> YOUR TASK: Provide the number of lines in the material containing the word "STAT", with nothing added.

> ENTRIES SHOWN:

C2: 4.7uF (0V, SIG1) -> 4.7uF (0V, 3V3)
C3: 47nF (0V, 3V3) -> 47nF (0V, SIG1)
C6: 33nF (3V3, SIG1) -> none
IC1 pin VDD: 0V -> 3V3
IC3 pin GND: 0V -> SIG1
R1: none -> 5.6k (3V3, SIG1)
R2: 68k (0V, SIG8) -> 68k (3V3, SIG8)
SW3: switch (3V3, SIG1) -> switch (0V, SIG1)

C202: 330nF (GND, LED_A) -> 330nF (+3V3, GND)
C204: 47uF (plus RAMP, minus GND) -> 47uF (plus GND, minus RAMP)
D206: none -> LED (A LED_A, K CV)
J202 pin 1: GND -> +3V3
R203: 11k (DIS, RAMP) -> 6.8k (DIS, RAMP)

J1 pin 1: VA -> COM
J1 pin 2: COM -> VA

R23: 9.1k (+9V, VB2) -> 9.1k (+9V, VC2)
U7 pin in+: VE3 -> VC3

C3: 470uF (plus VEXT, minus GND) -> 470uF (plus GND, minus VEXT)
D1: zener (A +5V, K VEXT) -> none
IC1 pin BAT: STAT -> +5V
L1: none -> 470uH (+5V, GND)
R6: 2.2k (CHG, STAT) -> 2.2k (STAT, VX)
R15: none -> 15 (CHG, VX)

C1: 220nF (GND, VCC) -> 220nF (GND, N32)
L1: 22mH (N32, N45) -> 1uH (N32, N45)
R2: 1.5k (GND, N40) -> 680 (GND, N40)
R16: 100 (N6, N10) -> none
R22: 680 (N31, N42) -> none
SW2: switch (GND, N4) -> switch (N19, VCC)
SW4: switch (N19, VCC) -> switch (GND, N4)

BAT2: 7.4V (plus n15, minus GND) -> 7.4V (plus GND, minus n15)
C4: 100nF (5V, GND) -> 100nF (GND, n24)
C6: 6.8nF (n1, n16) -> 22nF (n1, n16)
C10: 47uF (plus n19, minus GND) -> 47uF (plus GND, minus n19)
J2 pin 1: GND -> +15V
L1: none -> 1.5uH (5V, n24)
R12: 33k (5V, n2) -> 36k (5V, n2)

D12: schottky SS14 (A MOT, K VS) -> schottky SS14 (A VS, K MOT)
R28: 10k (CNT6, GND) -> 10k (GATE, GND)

> OUTPUT OF THE TASK: 2